ABOUT THIS EXERCISE: What is needed is an exact copy of the lines in the listing below, from the one with "DHT2 pin DATA: D1 -> D7" up to and including the one with "JOY pin VCC: 5V -> none", with no other lines.

RECORDS FOR THIS TASK:
╭──

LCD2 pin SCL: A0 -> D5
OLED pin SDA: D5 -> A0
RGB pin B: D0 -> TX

╰──
╭──

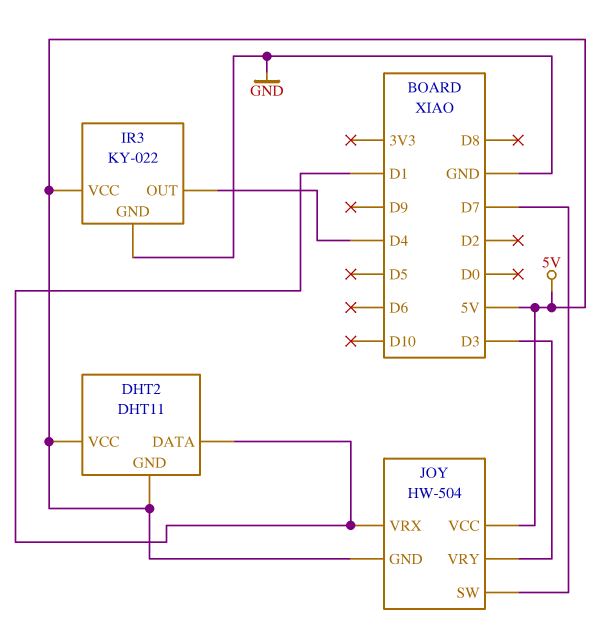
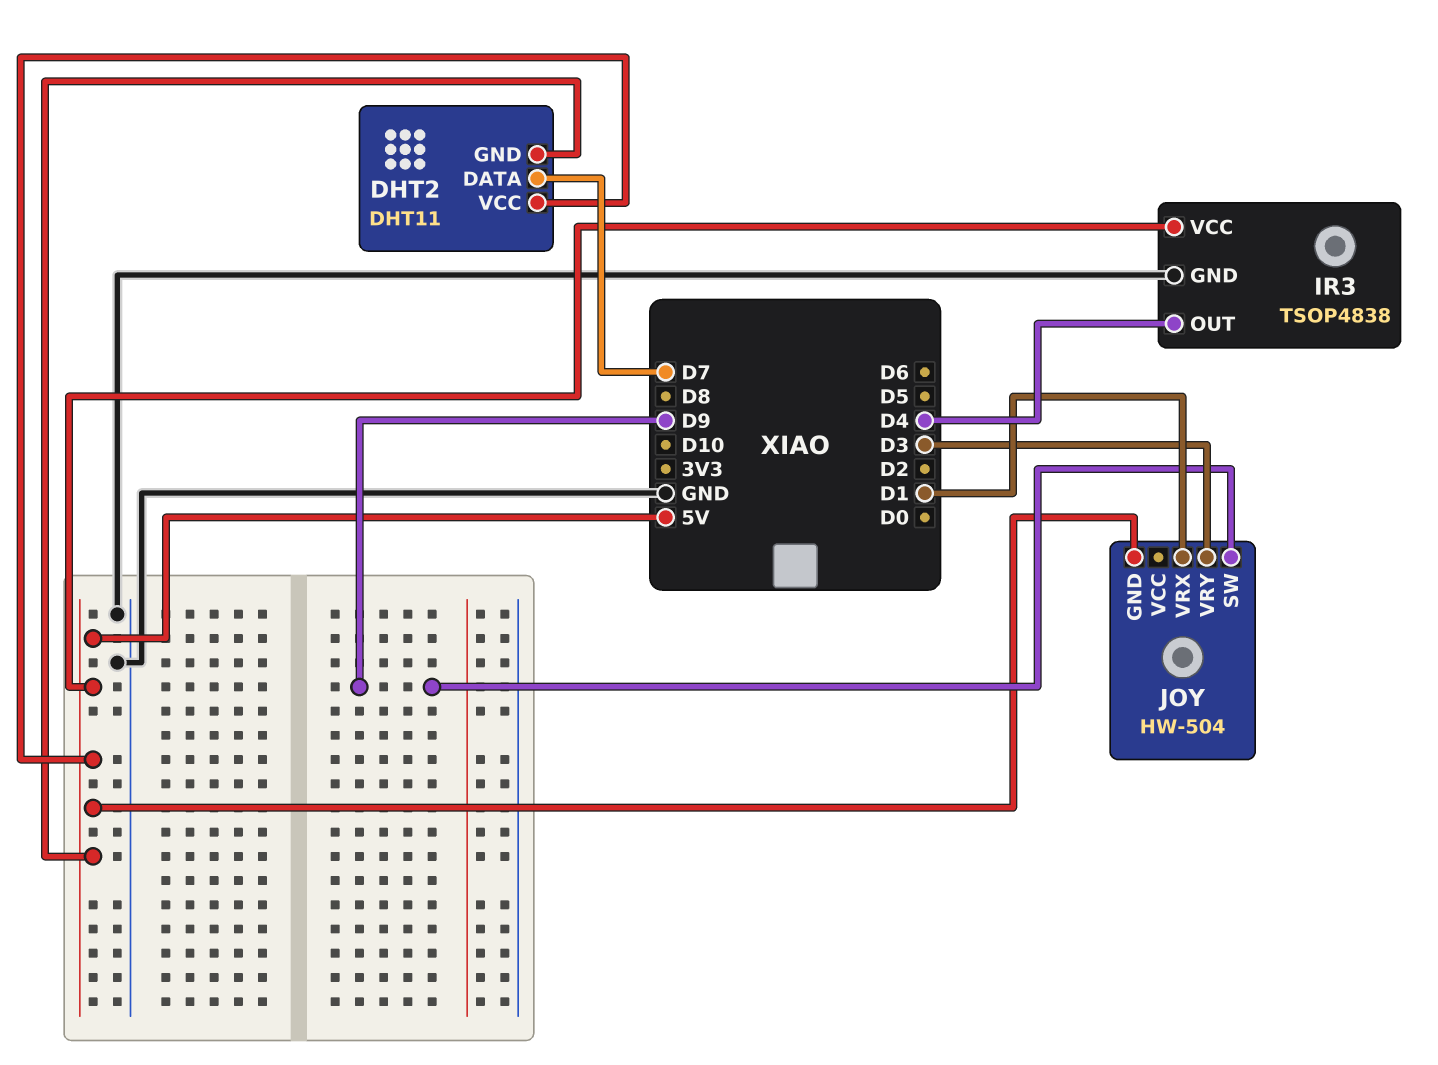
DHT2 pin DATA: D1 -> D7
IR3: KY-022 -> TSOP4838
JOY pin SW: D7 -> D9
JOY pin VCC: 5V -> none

╰──
╭──

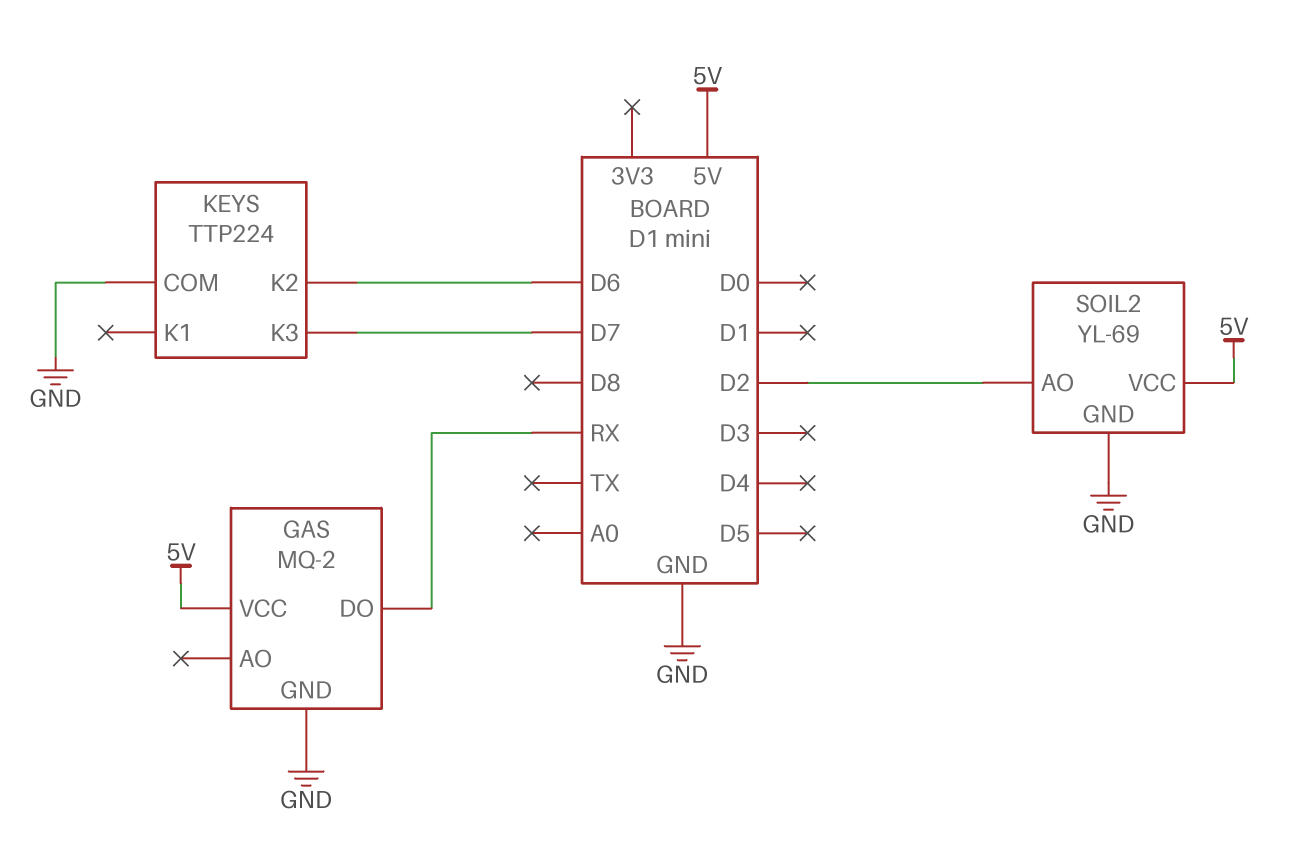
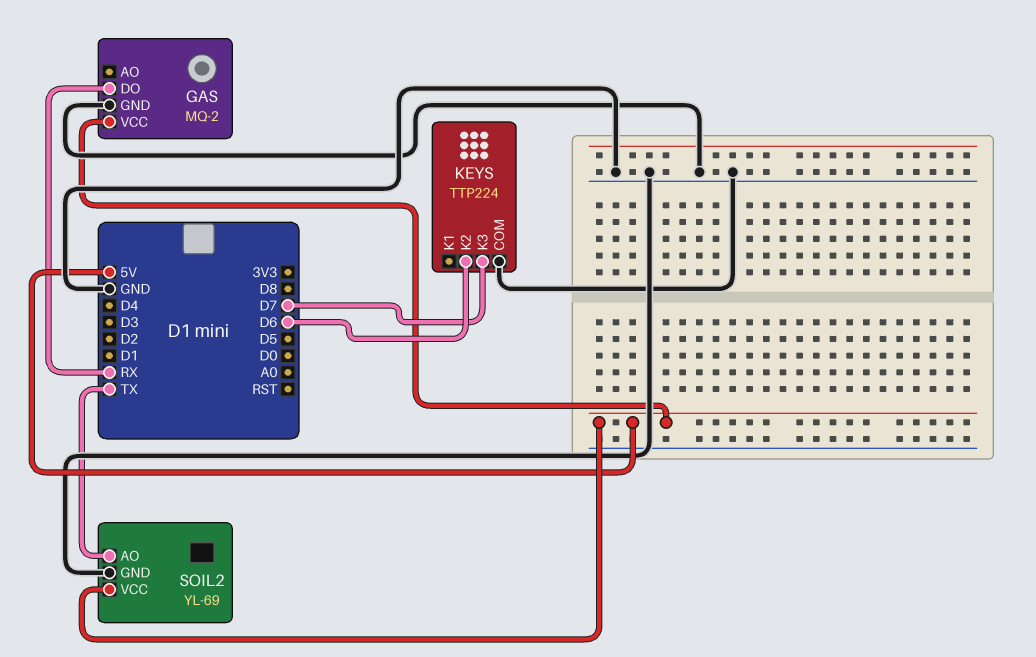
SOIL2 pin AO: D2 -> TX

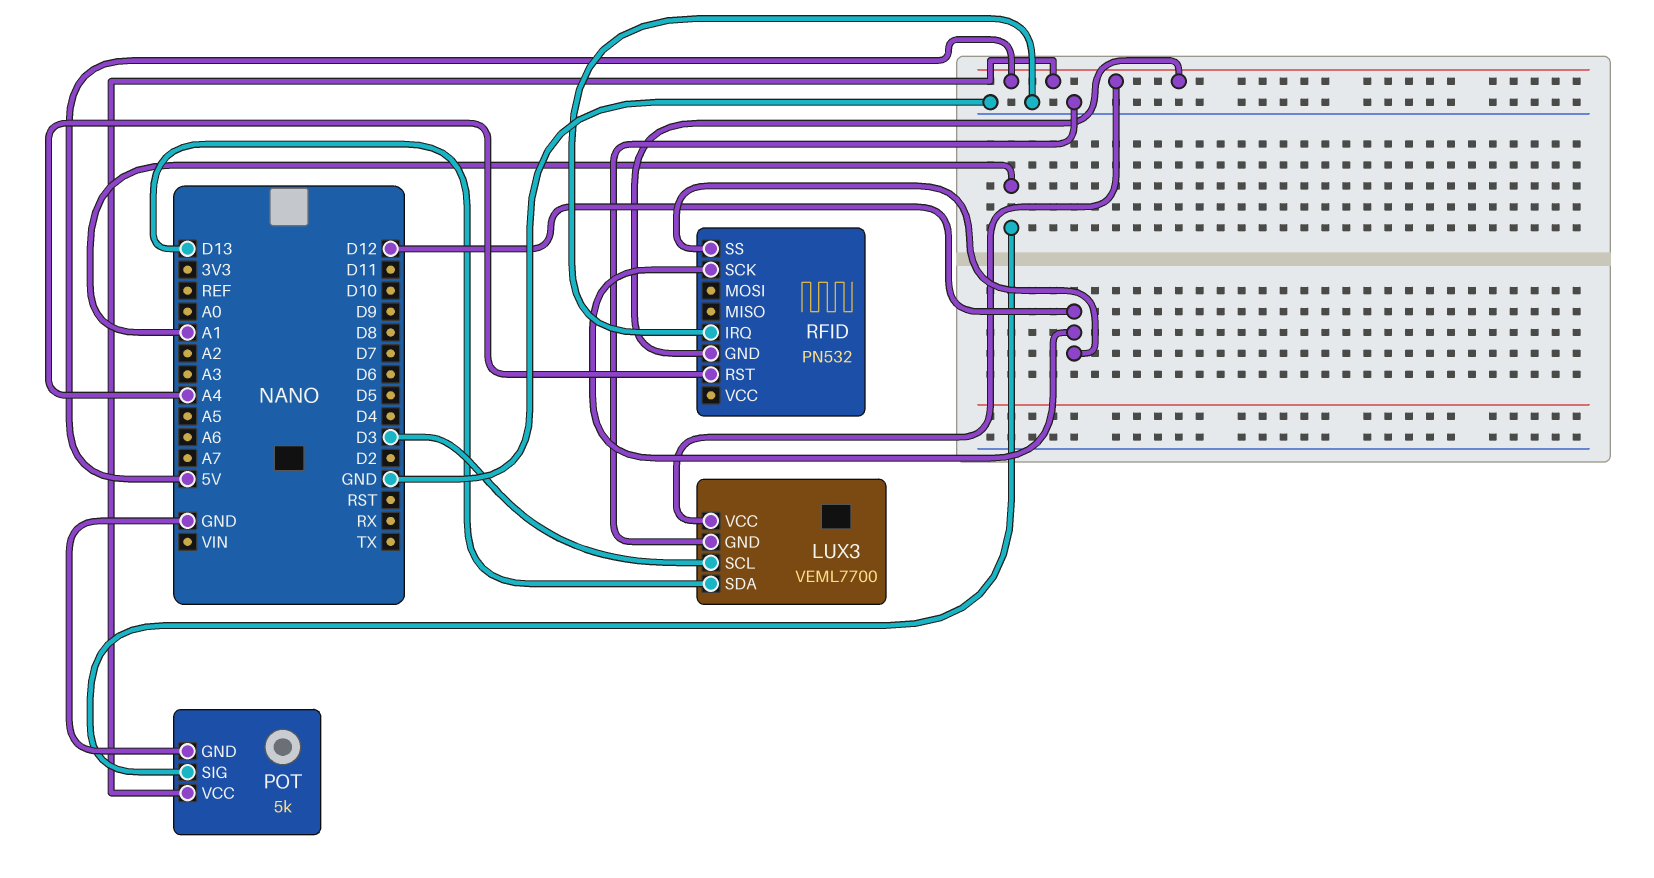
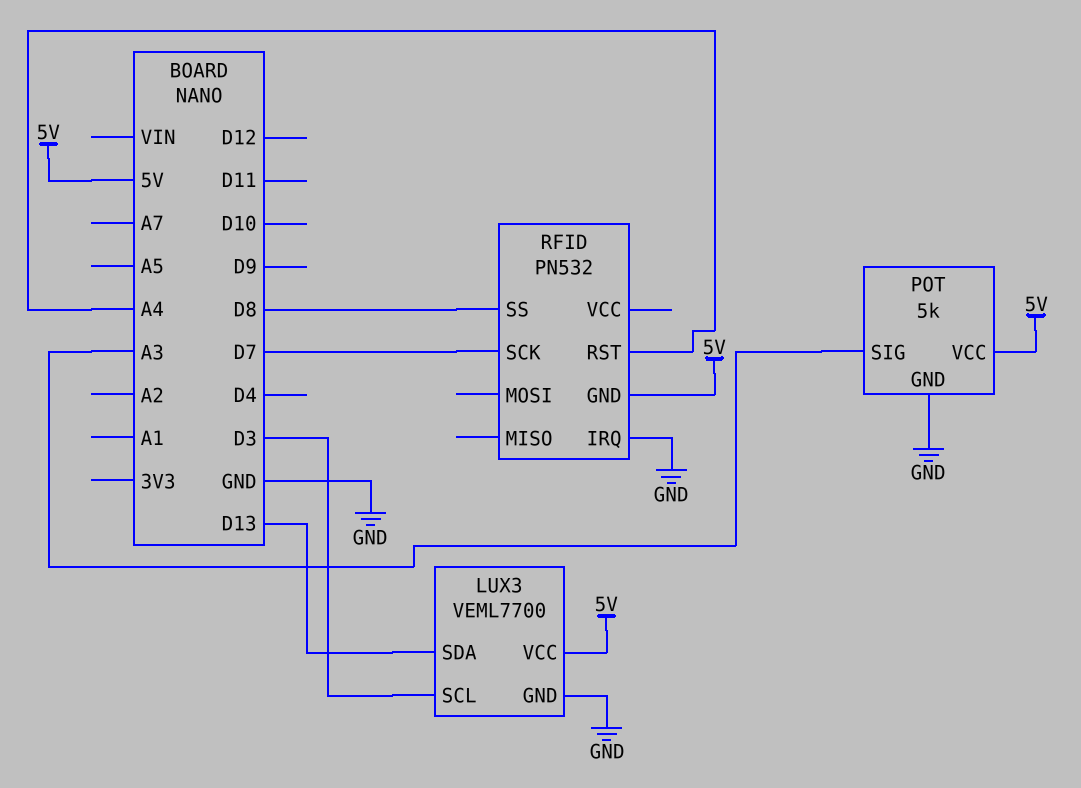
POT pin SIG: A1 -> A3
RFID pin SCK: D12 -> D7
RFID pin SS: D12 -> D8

╰──

RESPONSE BELOW:
DHT2 pin DATA: D1 -> D7
IR3: KY-022 -> TSOP4838
JOY pin SW: D7 -> D9
JOY pin VCC: 5V -> none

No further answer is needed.